▸ **RECORDS SHOWN**
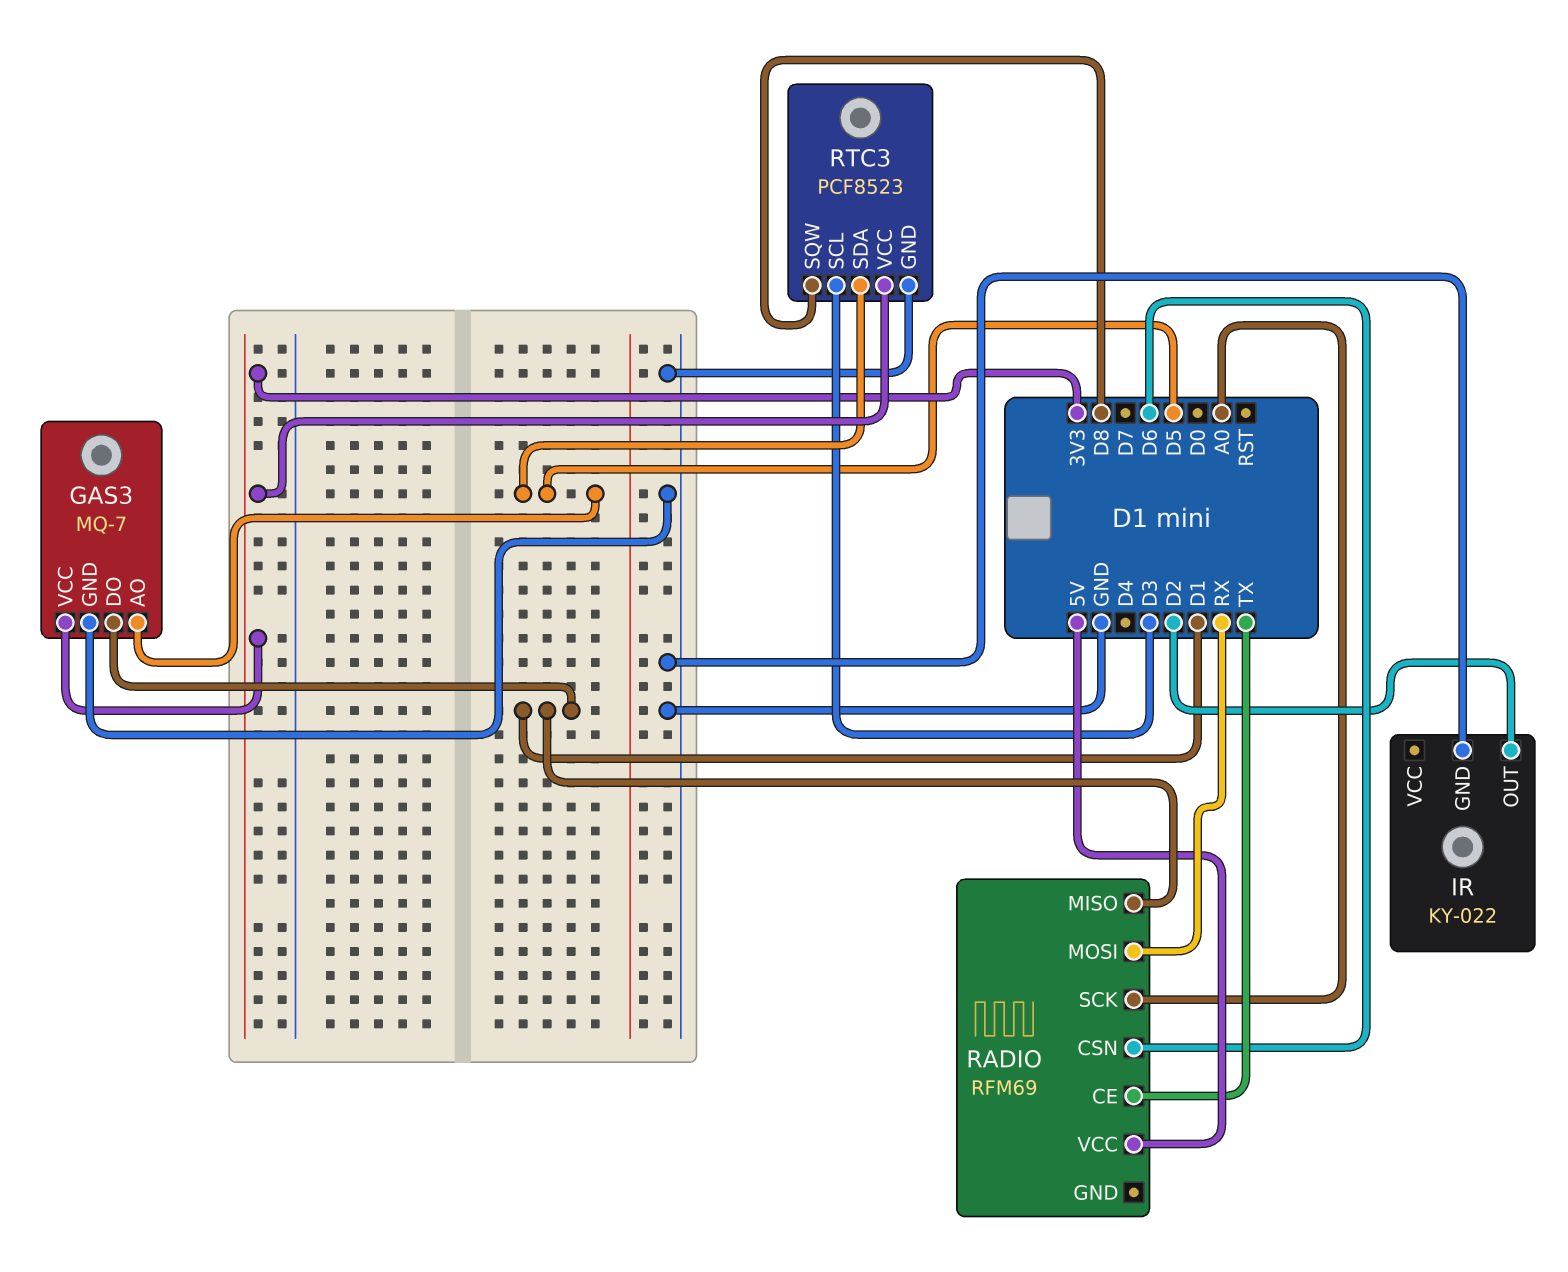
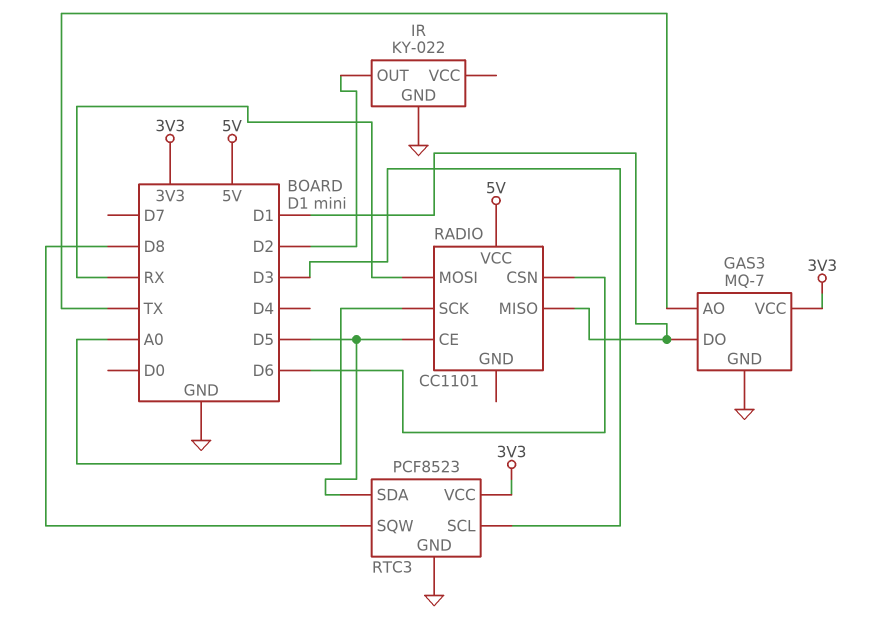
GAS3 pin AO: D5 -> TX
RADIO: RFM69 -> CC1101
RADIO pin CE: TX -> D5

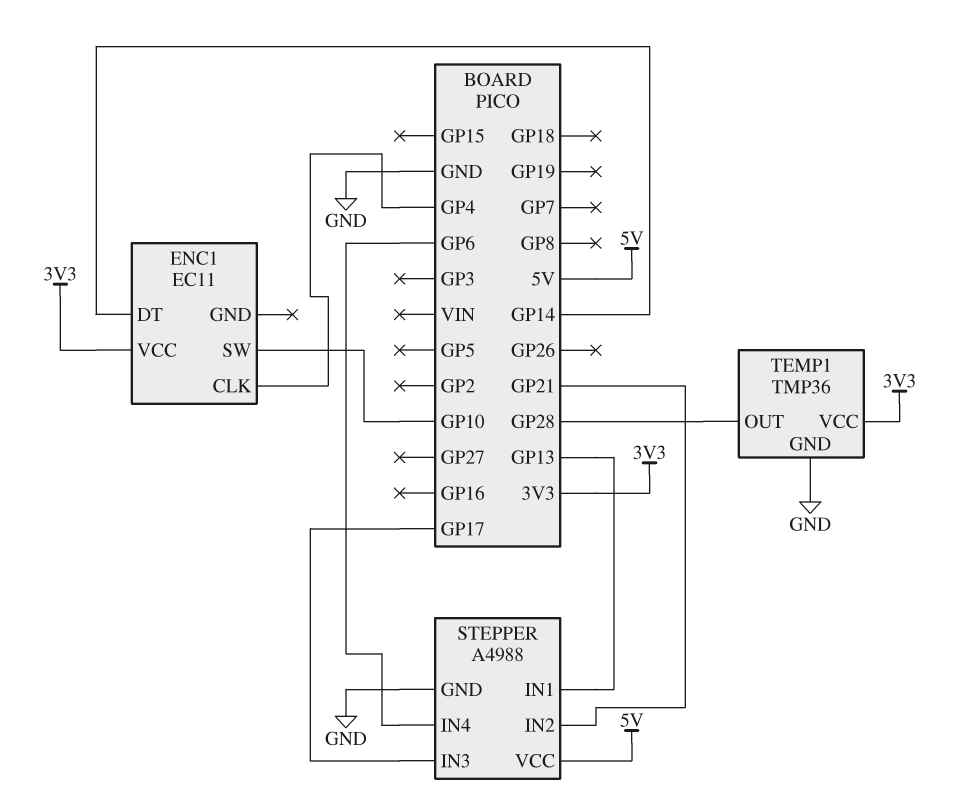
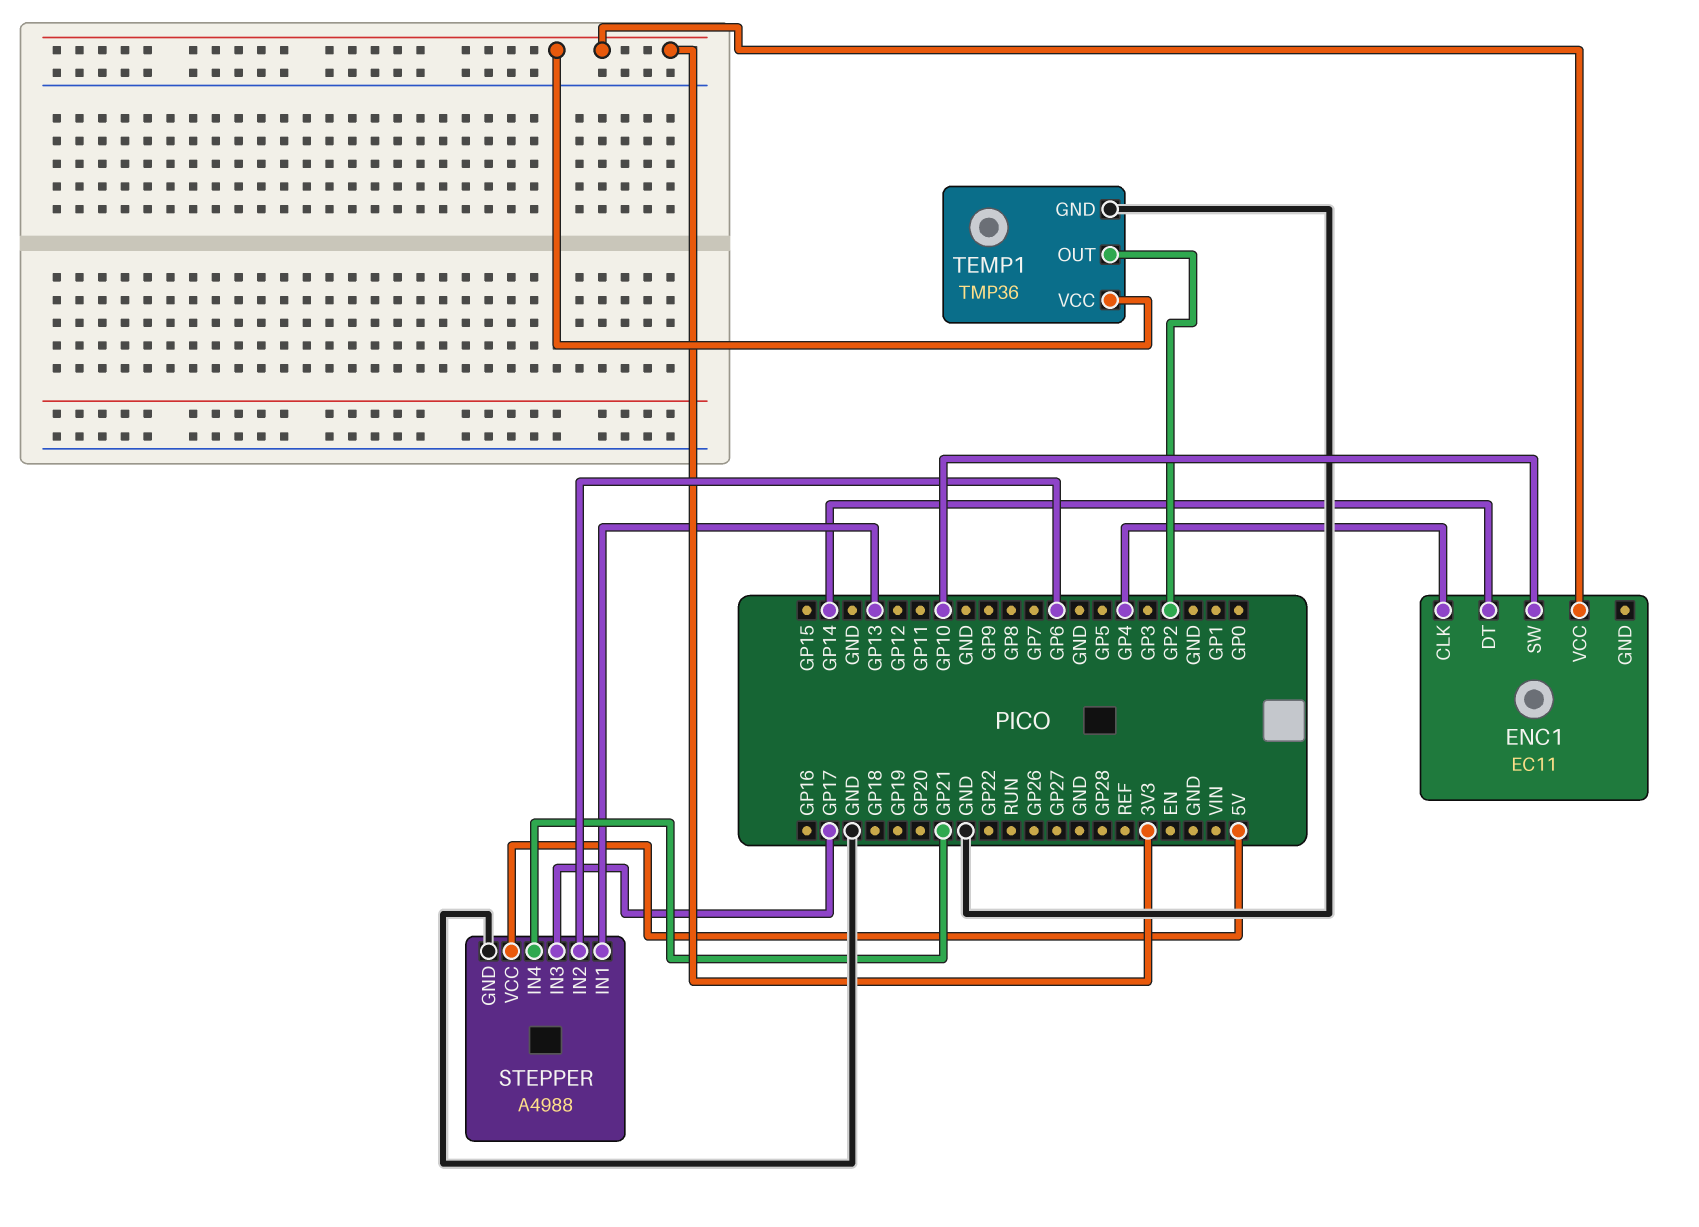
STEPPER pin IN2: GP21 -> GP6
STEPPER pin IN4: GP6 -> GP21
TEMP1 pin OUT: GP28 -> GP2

▸ **YOUR GOAL**
If a line in the material above holds "STEPPER", copy it.

▸ **TASK RESULT**
STEPPER pin IN2: GP21 -> GP6
STEPPER pin IN4: GP6 -> GP21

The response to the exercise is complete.